▼▼▼

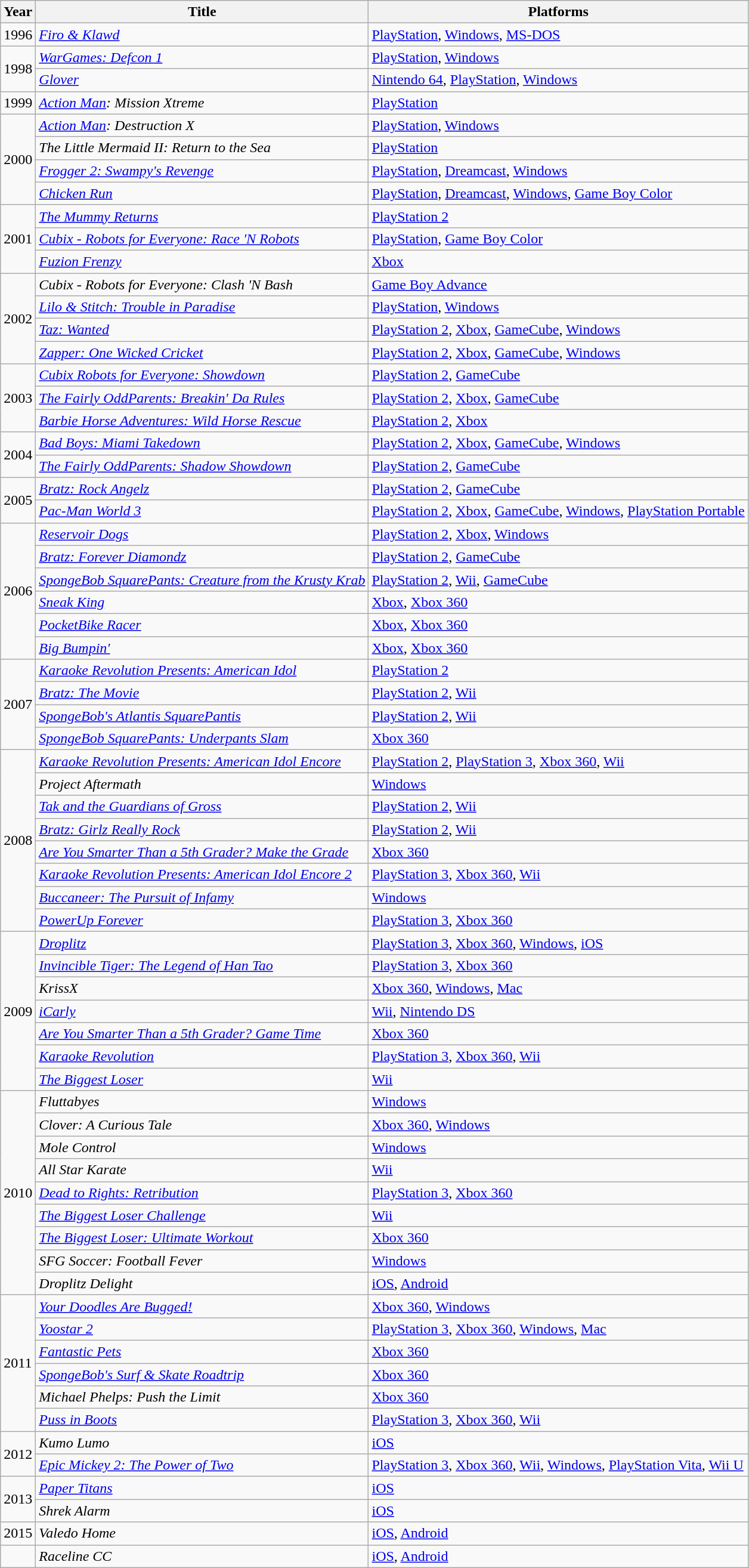
Karaoke Revolution Presents: American Idol (202, 670)
Valedo Home (202, 1533)
2000 (18, 159)
Karaoke Revolution Presents: American Idol Encore (202, 761)
Are You Smarter Than a 5th Grader? Game Time (202, 1033)
Karaoke Revolution (202, 1056)
Frogger 2: Swampy's Revenge (202, 171)
WarGames: Defcon 1 (202, 57)
Are You Smarter Than a 5th Grader? Make the Grade (202, 852)
1999 (18, 103)
2011 (18, 1362)
The Biggest Loser: Ultimate Workout (202, 1237)
Clover: A Curious Tale (202, 1124)
iCarly (202, 1011)
2006 (18, 590)
Michael Phelps: Push the Limit (202, 1397)
Sneak King (202, 602)
PlayStation, Windows, MS-DOS (558, 35)
PlayStation 2, Xbox, GameCube (558, 398)
Wii, Nintendo DS (558, 1011)
The Little Mermaid II: Return to the Sea (202, 148)
Chicken Run (202, 193)
Cubix Robots for Everyone: Showdown (202, 375)
2012 (18, 1453)
2015 (18, 1533)
Paper Titans (202, 1487)
Year (18, 12)
Project Aftermath (202, 784)
Droplitz Delight (202, 1283)
2007 (18, 704)
Raceline CC (202, 1555)
Shrek Alarm (202, 1510)
Taz: Wanted (202, 330)
2002 (18, 318)
SpongeBob's Atlantis SquarePantis (202, 716)
Reservoir Dogs (202, 534)
Fuzion Frenzy (202, 261)
PlayStation 3, Xbox 360, Windows, Mac (558, 1328)
Action Man: Destruction X (202, 125)
Buccaneer: The Pursuit of Infamy (202, 897)
Platforms (558, 12)
PlayStation 2, Xbox, GameCube, Windows, PlayStation Portable (558, 511)
PlayStation 3, Xbox 360, Windows, iOS (558, 942)
2009 (18, 1010)
PlayStation 2, Xbox, Windows (558, 534)
Mole Control (202, 1147)
Epic Mickey 2: The Power of Two (202, 1465)
2004 (18, 454)
Bad Boys: Miami Takedown (202, 443)
PlayStation 2, Wii, GameCube (558, 579)
Zapper: One Wicked Cricket (202, 352)
Bratz: The Movie (202, 693)
Firo & Klawd (202, 35)
Action Man: Mission Xtreme (202, 103)
2003 (18, 398)
The Fairly OddParents: Shadow Showdown (202, 466)
SpongeBob SquarePants: Underpants Slam (202, 738)
Kumo Lumo (202, 1442)
Nintendo 64, PlayStation, Windows (558, 80)
2008 (18, 840)
Droplitz (202, 942)
PlayStation 2, Xbox (558, 420)
Xbox 360, Windows, Mac (558, 988)
Bratz: Forever Diamondz (202, 556)
Glover (202, 80)
Big Bumpin' (202, 647)
KrissX (202, 988)
2001 (18, 239)
Fantastic Pets (202, 1351)
Puss in Boots (202, 1419)
PlayStation, Dreamcast, Windows, Game Boy Color (558, 193)
The Biggest Loser Challenge (202, 1215)
All Star Karate (202, 1169)
Cubix - Robots for Everyone: Clash 'N Bash (202, 284)
Xbox (558, 261)
Cubix - Robots for Everyone: Race 'N Robots (202, 239)
The Mummy Returns (202, 216)
Title (202, 12)
Dead to Rights: Retribution (202, 1192)
PowerUp Forever (202, 920)
Fluttabyes (202, 1101)
Game Boy Advance (558, 284)
The Fairly OddParents: Breakin' Da Rules (202, 398)
PocketBike Racer (202, 624)
Yoostar 2 (202, 1328)
PlayStation, Game Boy Color (558, 239)
2005 (18, 500)
PlayStation 3, Xbox 360, Wii, Windows, PlayStation Vita, Wii U (558, 1465)
SpongeBob SquarePants: Creature from the Krusty Krab (202, 579)
Karaoke Revolution Presents: American Idol Encore 2 (202, 874)
SFG Soccer: Football Fever (202, 1260)
SpongeBob's Surf & Skate Roadtrip (202, 1373)
Tak and the Guardians of Gross (202, 806)
1998 (18, 69)
Barbie Horse Adventures: Wild Horse Rescue (202, 420)
The Biggest Loser (202, 1079)
Bratz: Girlz Really Rock (202, 829)
PlayStation 2, PlayStation 3, Xbox 360, Wii (558, 761)
PlayStation, Dreamcast, Windows (558, 171)
Invincible Tiger: The Legend of Han Tao (202, 965)
2010 (18, 1193)
Your Doodles Are Bugged! (202, 1305)
Bratz: Rock Angelz (202, 488)
Lilo & Stitch: Trouble in Paradise (202, 307)
1996 (18, 35)
Pac-Man World 3 (202, 511)
2013 (18, 1499)
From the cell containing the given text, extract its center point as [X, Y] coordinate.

▲▲▲

▶ **Task requirements**
Copy out all rows from the first one down to and including the line that contains "Platforms (558, 12)", leaving the pictures out.

▶ **Final answer**
Karaoke Revolution Presents: American Idol (202, 670)
Valedo Home (202, 1533)
2000 (18, 159)
Karaoke Revolution Presents: American Idol Encore (202, 761)
Are You Smarter Than a 5th Grader? Game Time (202, 1033)
Karaoke Revolution (202, 1056)
Frogger 2: Swampy's Revenge (202, 171)
WarGames: Defcon 1 (202, 57)
Are You Smarter Than a 5th Grader? Make the Grade (202, 852)
1999 (18, 103)
2011 (18, 1362)
The Biggest Loser: Ultimate Workout (202, 1237)
Clover: A Curious Tale (202, 1124)
iCarly (202, 1011)
2006 (18, 590)
Michael Phelps: Push the Limit (202, 1397)
Sneak King (202, 602)
PlayStation, Windows, MS-DOS (558, 35)
PlayStation 2, Xbox, GameCube (558, 398)
Wii, Nintendo DS (558, 1011)
The Little Mermaid II: Return to the Sea (202, 148)
Chicken Run (202, 193)
Cubix Robots for Everyone: Showdown (202, 375)
2012 (18, 1453)
2015 (18, 1533)
Paper Titans (202, 1487)
Year (18, 12)
Project Aftermath (202, 784)
Droplitz Delight (202, 1283)
2007 (18, 704)
Raceline CC (202, 1555)
Shrek Alarm (202, 1510)
Taz: Wanted (202, 330)
2002 (18, 318)
SpongeBob's Atlantis SquarePantis (202, 716)
Reservoir Dogs (202, 534)
Fuzion Frenzy (202, 261)
PlayStation 3, Xbox 360, Windows, Mac (558, 1328)
Action Man: Destruction X (202, 125)
Buccaneer: The Pursuit of Infamy (202, 897)
Platforms (558, 12)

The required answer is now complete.